WORK TO COMPLETE >> In your copy of the data, include no pictures and alter nothing else.

DATA FOR PROCESSING >>
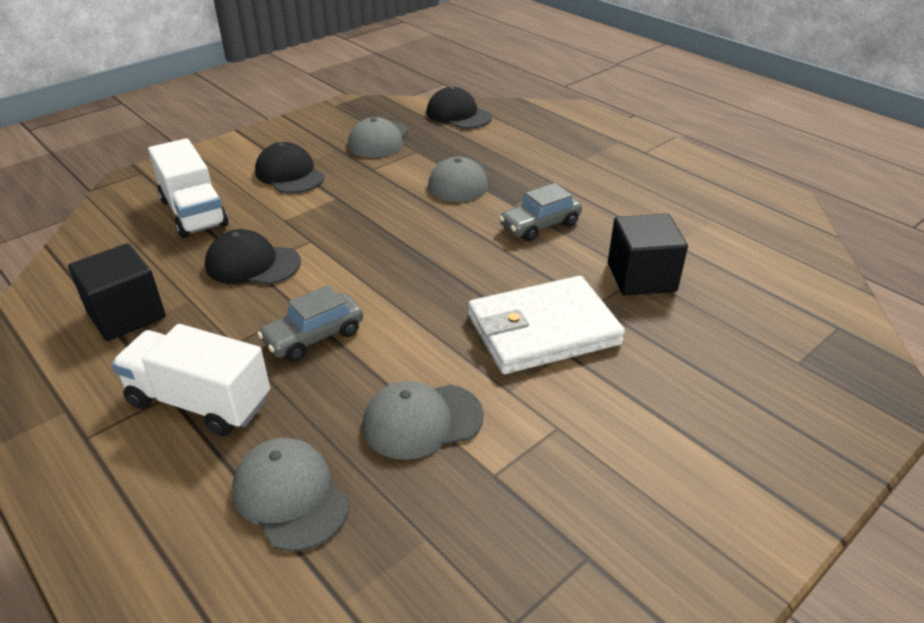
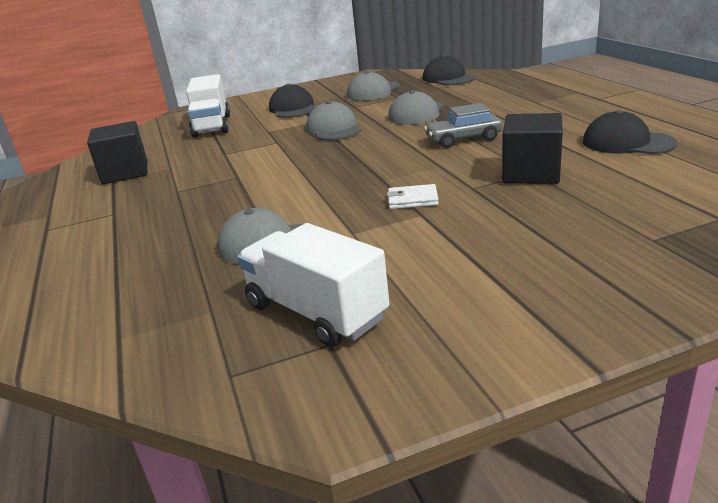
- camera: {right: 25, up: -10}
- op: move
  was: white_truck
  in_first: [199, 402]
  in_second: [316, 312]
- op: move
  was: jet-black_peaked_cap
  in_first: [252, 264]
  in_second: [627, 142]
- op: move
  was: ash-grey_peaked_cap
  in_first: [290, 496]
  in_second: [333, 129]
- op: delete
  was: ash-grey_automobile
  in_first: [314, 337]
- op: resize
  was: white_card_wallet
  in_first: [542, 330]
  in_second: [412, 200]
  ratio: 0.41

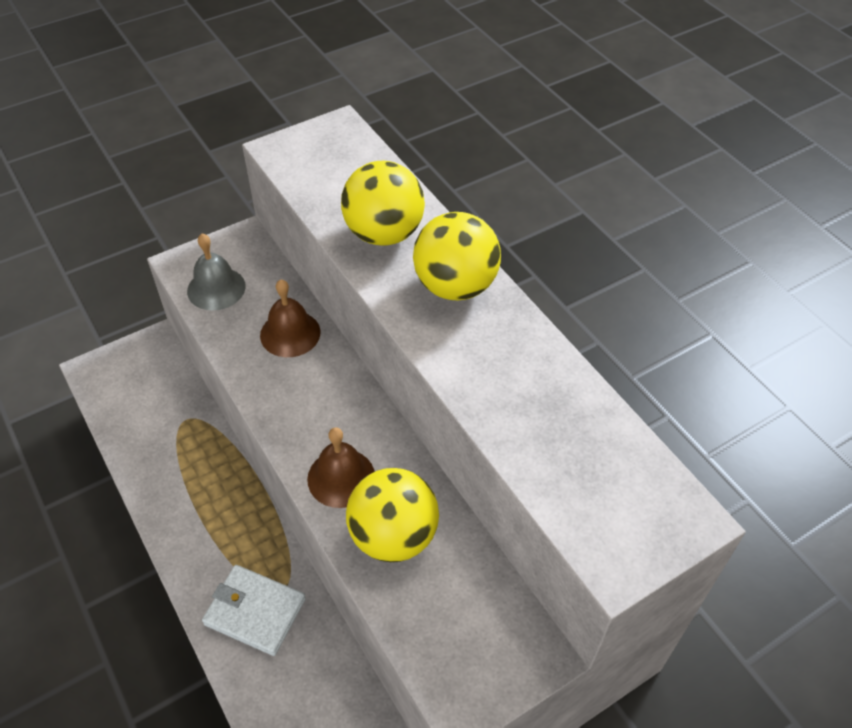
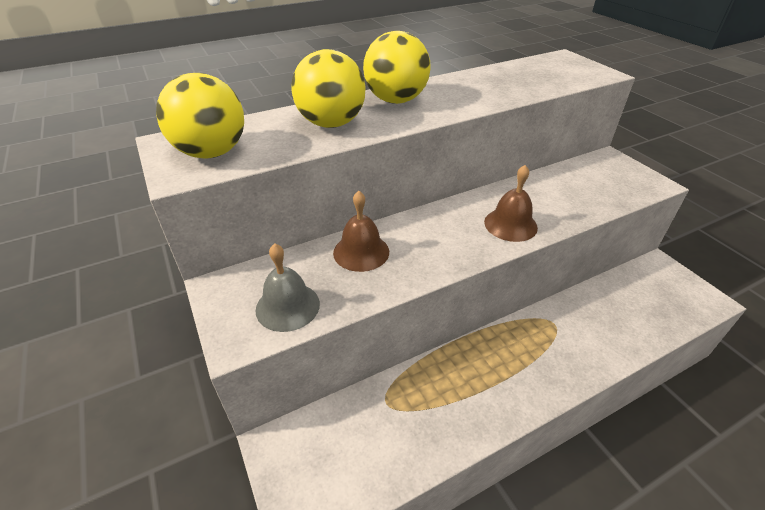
- camera: {right: -85, up: -10}
- op: delete
  was: white_card_wallet
  in_first: [255, 611]
- op: move
  was: yellow_play_ball
  in_first: [393, 536]
  in_second: [212, 153]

ANSWER BELOW >>
- camera: {right: 25, up: -10}
- op: move
  was: white_truck
  in_first: [199, 402]
  in_second: [316, 312]
- op: move
  was: jet-black_peaked_cap
  in_first: [252, 264]
  in_second: [627, 142]
- op: move
  was: ash-grey_peaked_cap
  in_first: [290, 496]
  in_second: [333, 129]
- op: delete
  was: ash-grey_automobile
  in_first: [314, 337]
- op: resize
  was: white_card_wallet
  in_first: [542, 330]
  in_second: [412, 200]
  ratio: 0.41

- camera: {right: -85, up: -10}
- op: delete
  was: white_card_wallet
  in_first: [255, 611]
- op: move
  was: yellow_play_ball
  in_first: [393, 536]
  in_second: [212, 153]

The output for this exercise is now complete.